▸ **Problem to work on**
The entries are to be reproduced verbatim, with all pictures omitted.

▸ **Working data**
***

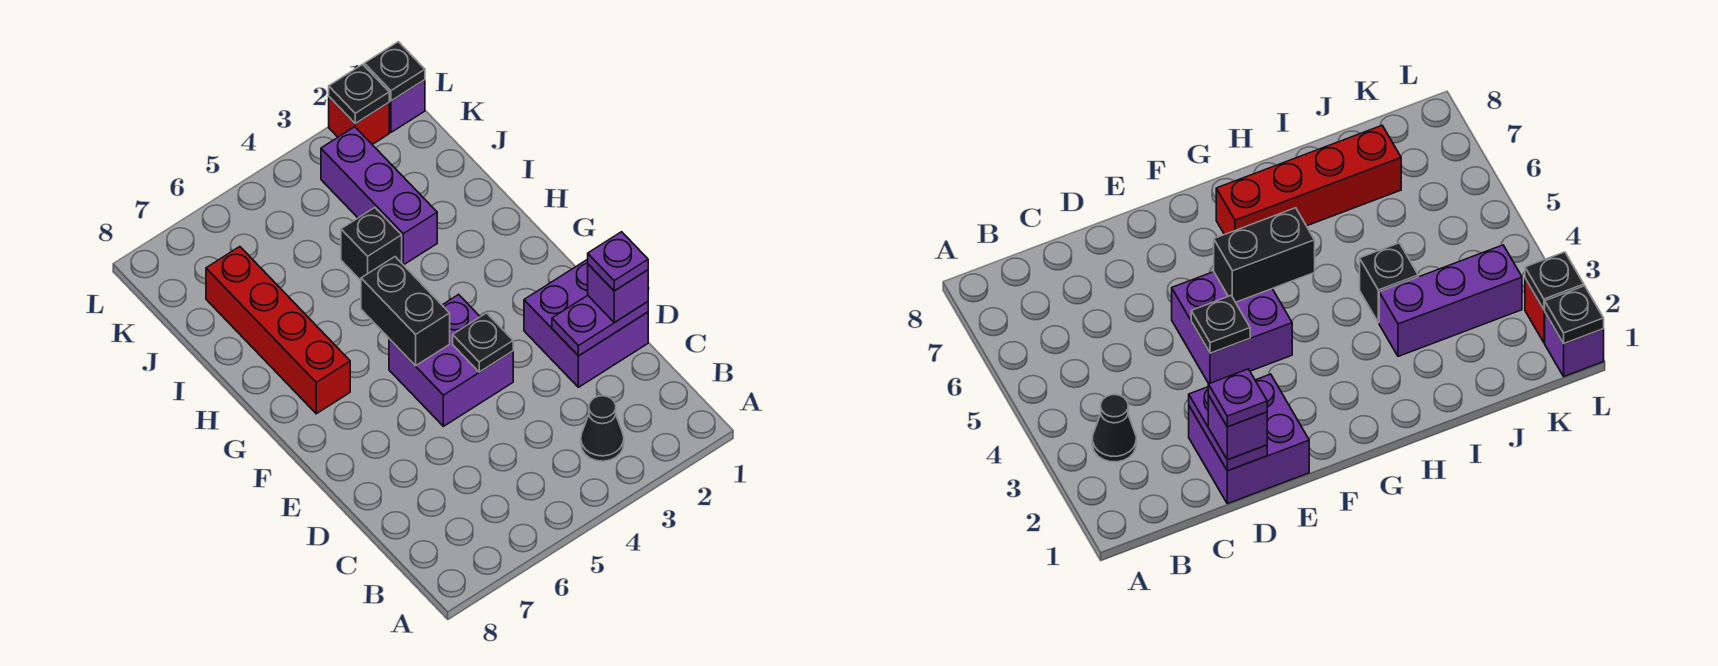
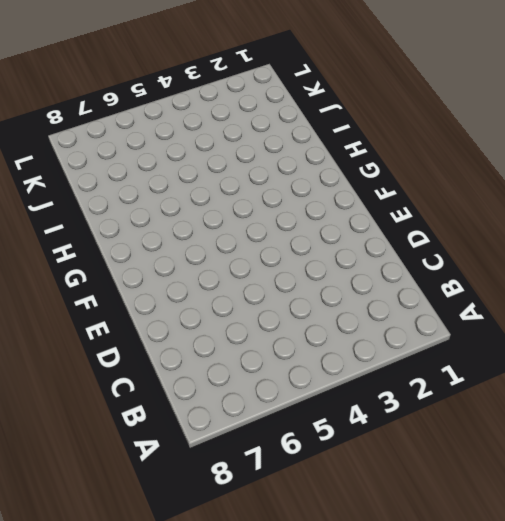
none -> black cone B3 level 1
none -> purple brick D1:E2 level 1
none -> purple brick E4:F5 level 1

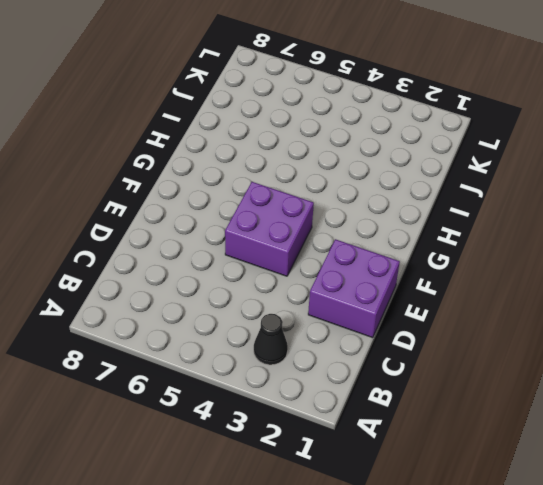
none -> red brick G7:J7 level 1
none -> purple brick I3:K3 level 1
none -> black brick I4 level 1

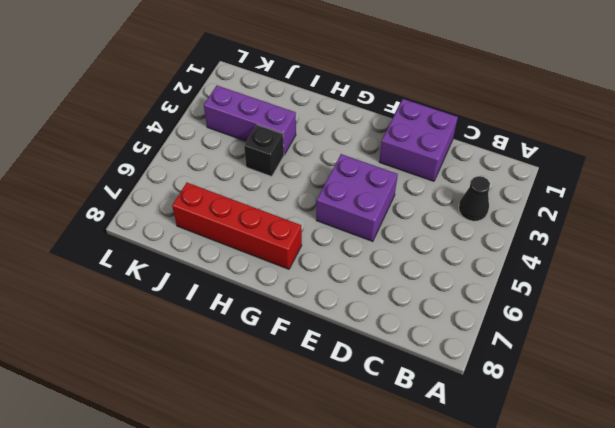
none -> purple brick L1 level 1
none -> red brick L2 level 1
none -> purple plate D1:D2 level 2

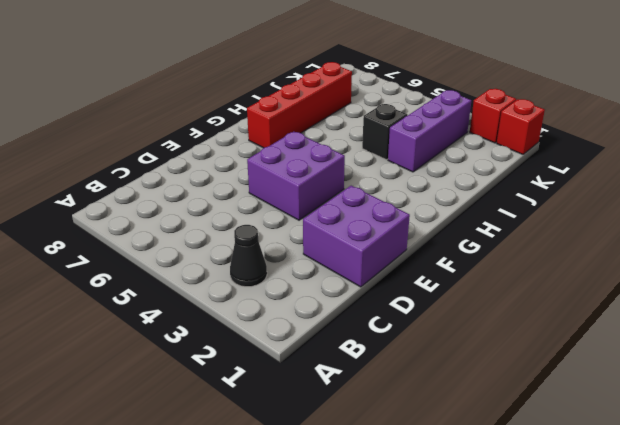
red brick L1 level 1 -> purple brick L1 level 1
none -> purple plate D1:D2 level 2
none -> black plate E4 level 2
none -> black brick F5:G5 level 2

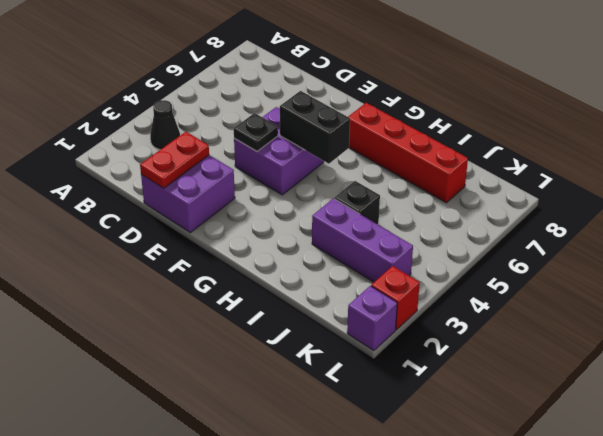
red plate D1:D2 level 2 -> purple plate D1:D2 level 2
none -> black plate L1 level 2
none -> black plate L2 level 2
none -> purple brick D1 level 3

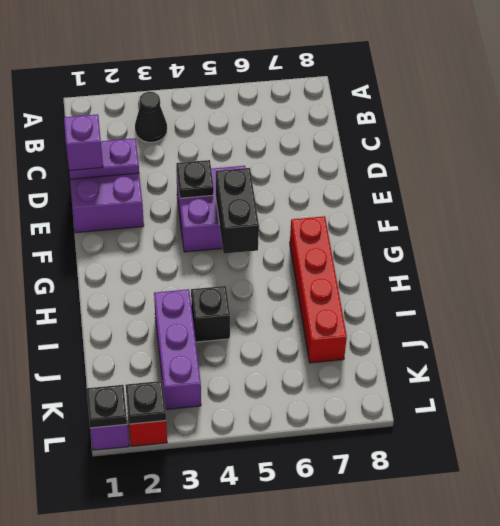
none -> purple plate D1 level 4

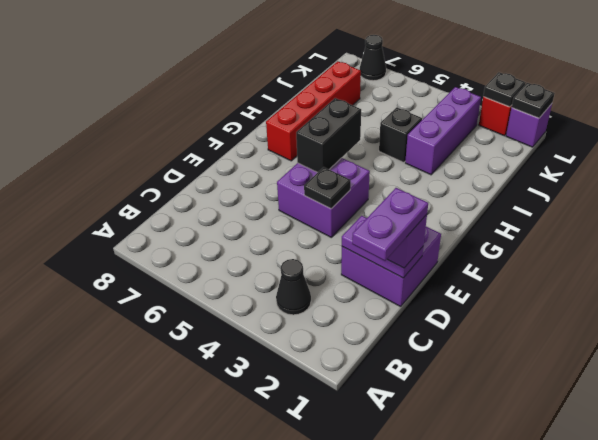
purple plate C1:D1 level 4 -> purple plate D1 level 4
black cone L7 level 1 -> none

***

▸ **Solved problem**
none -> black cone B3 level 1
none -> purple brick D1:E2 level 1
none -> purple brick E4:F5 level 1

none -> red brick G7:J7 level 1
none -> purple brick I3:K3 level 1
none -> black brick I4 level 1

none -> purple brick L1 level 1
none -> red brick L2 level 1
none -> purple plate D1:D2 level 2

red brick L1 level 1 -> purple brick L1 level 1
none -> purple plate D1:D2 level 2
none -> black plate E4 level 2
none -> black brick F5:G5 level 2

red plate D1:D2 level 2 -> purple plate D1:D2 level 2
none -> black plate L1 level 2
none -> black plate L2 level 2
none -> purple brick D1 level 3

none -> purple plate D1 level 4

purple plate C1:D1 level 4 -> purple plate D1 level 4
black cone L7 level 1 -> none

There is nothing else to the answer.